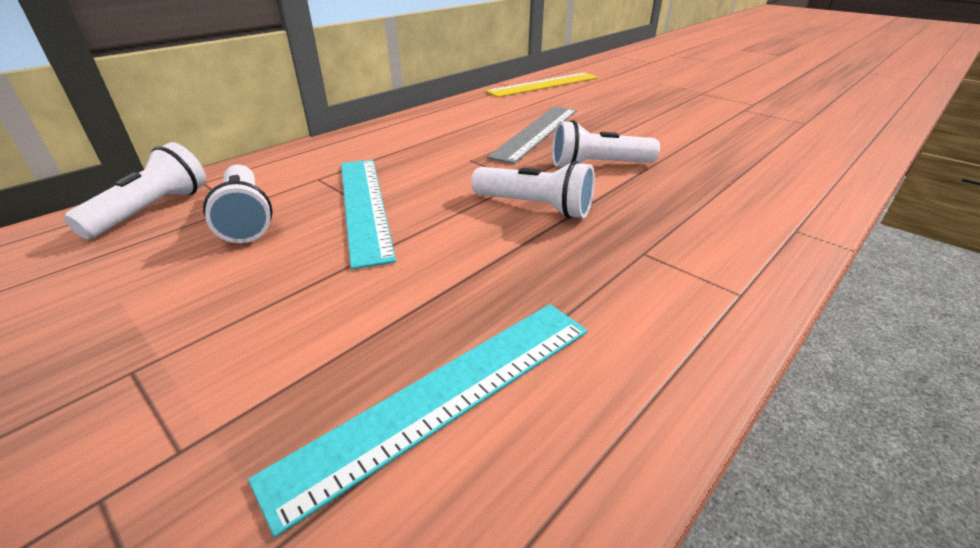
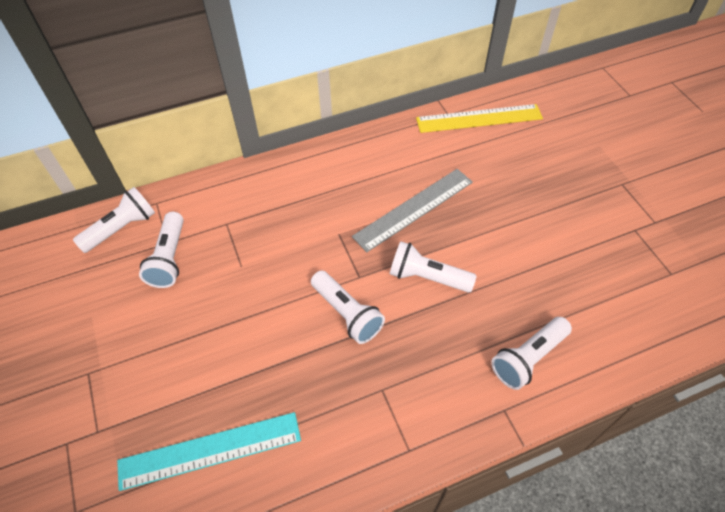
camera: 25 degrees right, 20 degrees up
(364, 206) = (241, 270): turquoise ruler -> none
(765, 190) = (528, 358): none -> white flashlight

* EXERCISE DETAILS: What the answer must hold: all the data above, given again exactly, without pictures.

* WRITTEN ANSWER:
camera: 25 degrees right, 20 degrees up
(364, 206) = (241, 270): turquoise ruler -> none
(765, 190) = (528, 358): none -> white flashlight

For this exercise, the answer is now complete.